Return, from the listing that follows, each line containing the word "none".

> DATASET:
/---

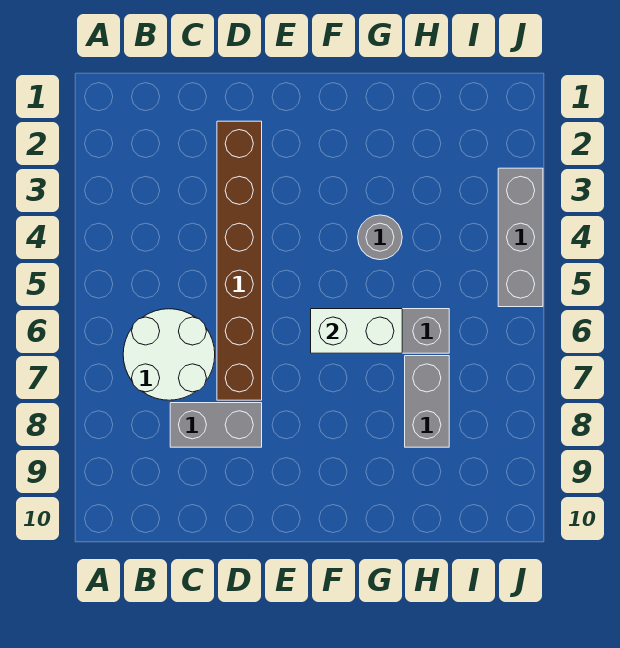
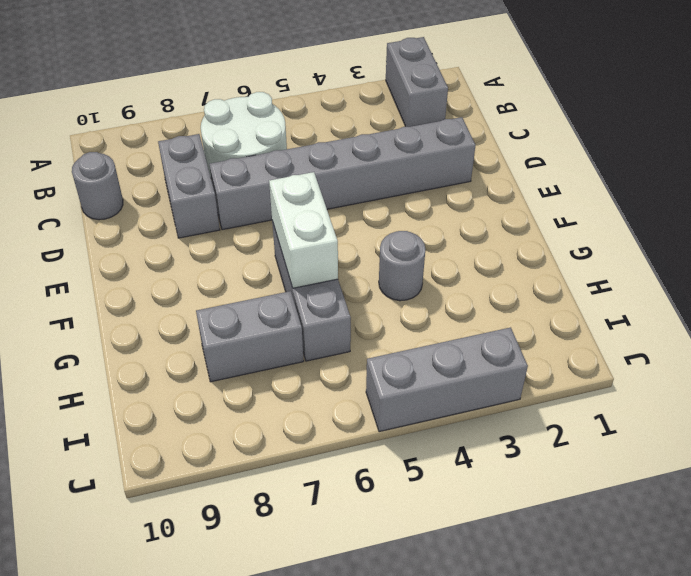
none -> grey brick A2:B2 level 1
none -> grey round brick C10 level 1
brown brick D2:D7 level 1 -> grey brick D2:D7 level 1

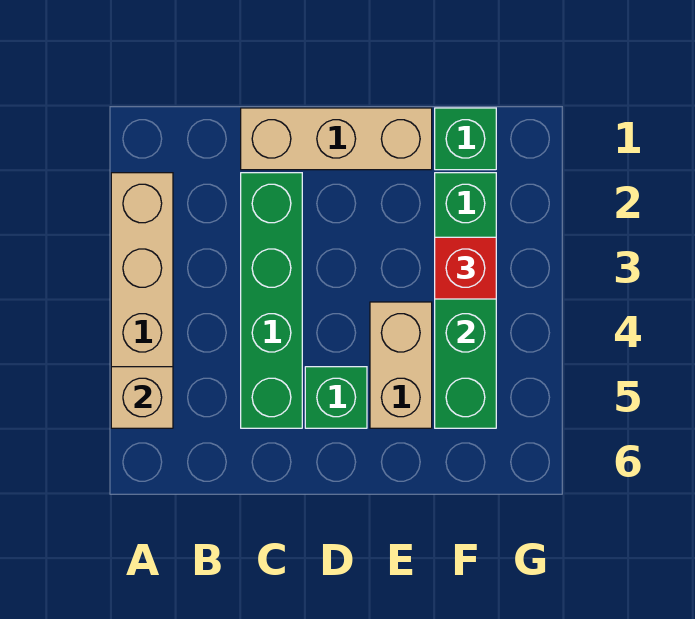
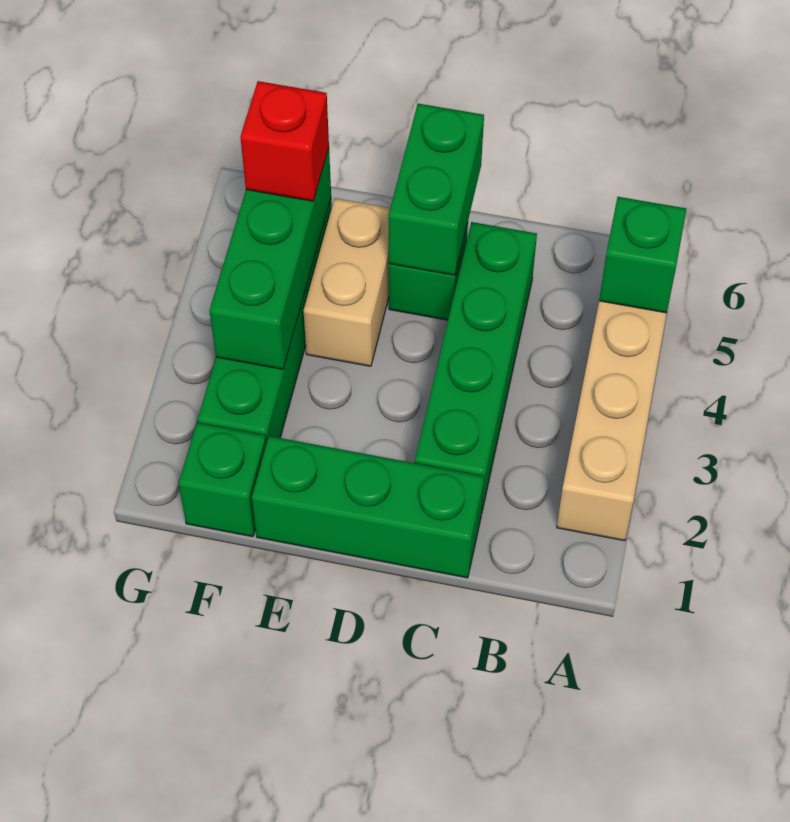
tan brick A5 level 2 -> green brick A5 level 2
tan brick C1:E1 level 1 -> green brick C1:E1 level 1
none -> green brick D5:D6 level 2
red brick F3 level 3 -> red brick F5 level 3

\---

> SOLVED PROBLEM:
none -> grey brick A2:B2 level 1
none -> grey round brick C10 level 1
none -> green brick D5:D6 level 2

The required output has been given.